**Exercise description**
Show every line of the data where the word "AGND" can be found.

*** Opening of Supplied records ***

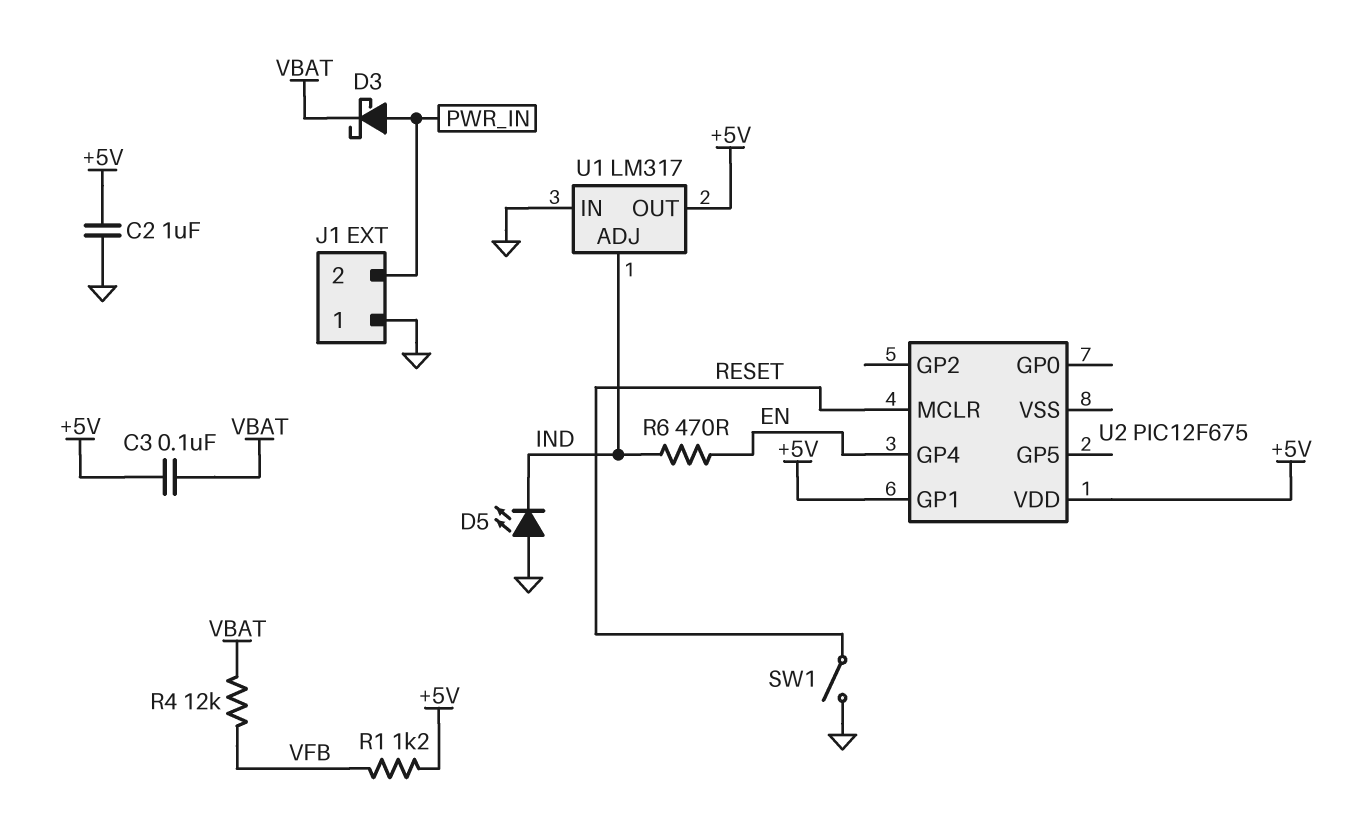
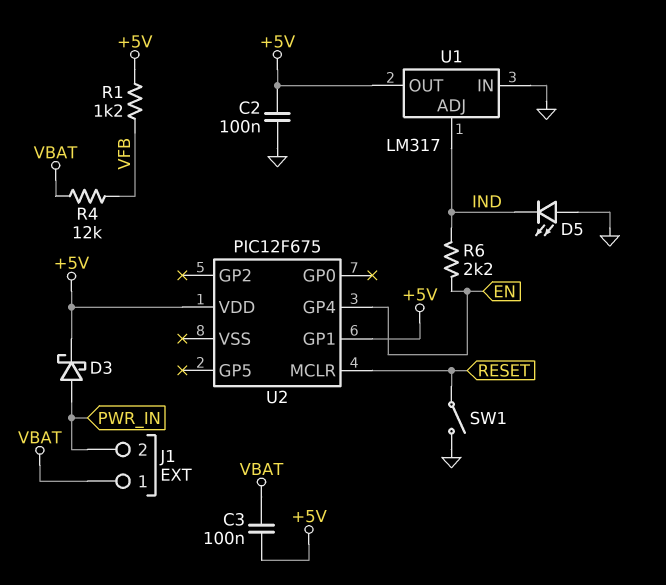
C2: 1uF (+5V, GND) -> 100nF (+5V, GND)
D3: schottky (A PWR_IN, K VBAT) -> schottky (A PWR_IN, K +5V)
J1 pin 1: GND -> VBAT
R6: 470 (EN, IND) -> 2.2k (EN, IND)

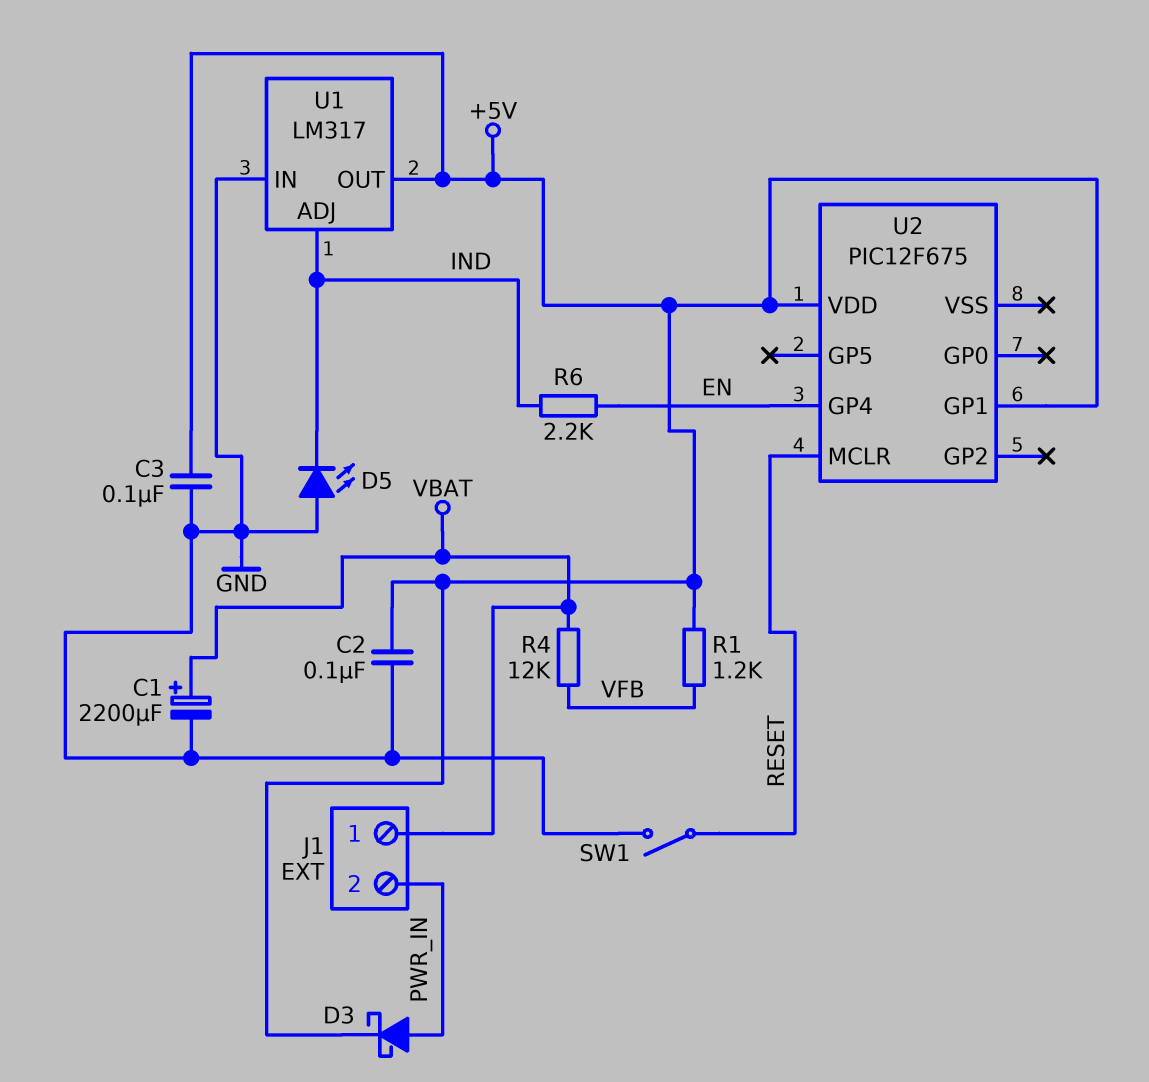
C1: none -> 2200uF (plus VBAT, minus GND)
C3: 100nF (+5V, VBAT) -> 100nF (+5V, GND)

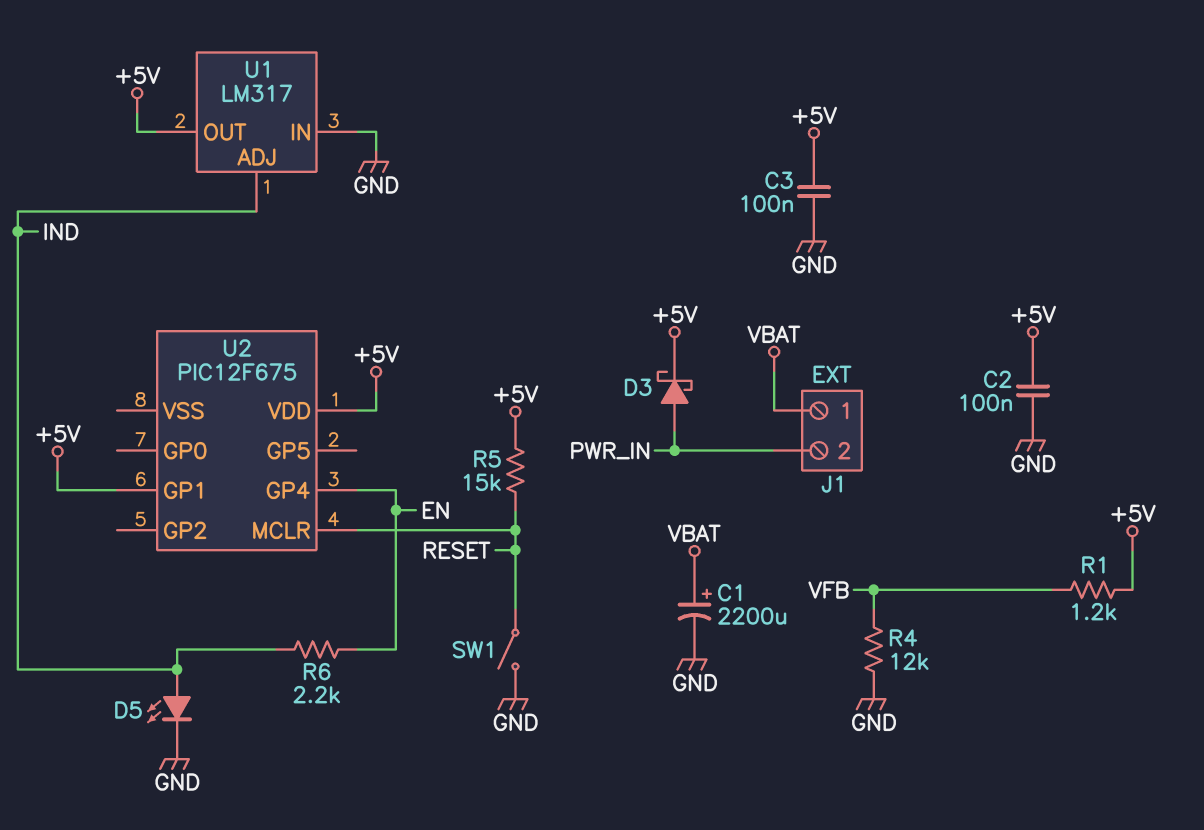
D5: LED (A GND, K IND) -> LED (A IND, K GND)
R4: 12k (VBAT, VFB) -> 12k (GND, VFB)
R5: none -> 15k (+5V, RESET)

*** Close of Supplied records ***
*** Opening of Supplied records ***

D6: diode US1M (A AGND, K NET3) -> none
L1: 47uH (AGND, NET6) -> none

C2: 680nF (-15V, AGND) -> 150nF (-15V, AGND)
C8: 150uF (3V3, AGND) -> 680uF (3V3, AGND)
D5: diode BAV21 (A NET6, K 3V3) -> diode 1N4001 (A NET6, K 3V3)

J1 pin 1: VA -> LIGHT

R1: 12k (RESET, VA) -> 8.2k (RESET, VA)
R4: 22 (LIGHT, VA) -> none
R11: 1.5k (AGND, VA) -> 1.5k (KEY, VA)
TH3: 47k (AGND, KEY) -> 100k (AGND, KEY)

*** Close of Supplied records ***

**Your response**
D6: diode US1M (A AGND, K NET3) -> none
L1: 47uH (AGND, NET6) -> none
C2: 680nF (-15V, AGND) -> 150nF (-15V, AGND)
C8: 150uF (3V3, AGND) -> 680uF (3V3, AGND)
R11: 1.5k (AGND, VA) -> 1.5k (KEY, VA)
TH3: 47k (AGND, KEY) -> 100k (AGND, KEY)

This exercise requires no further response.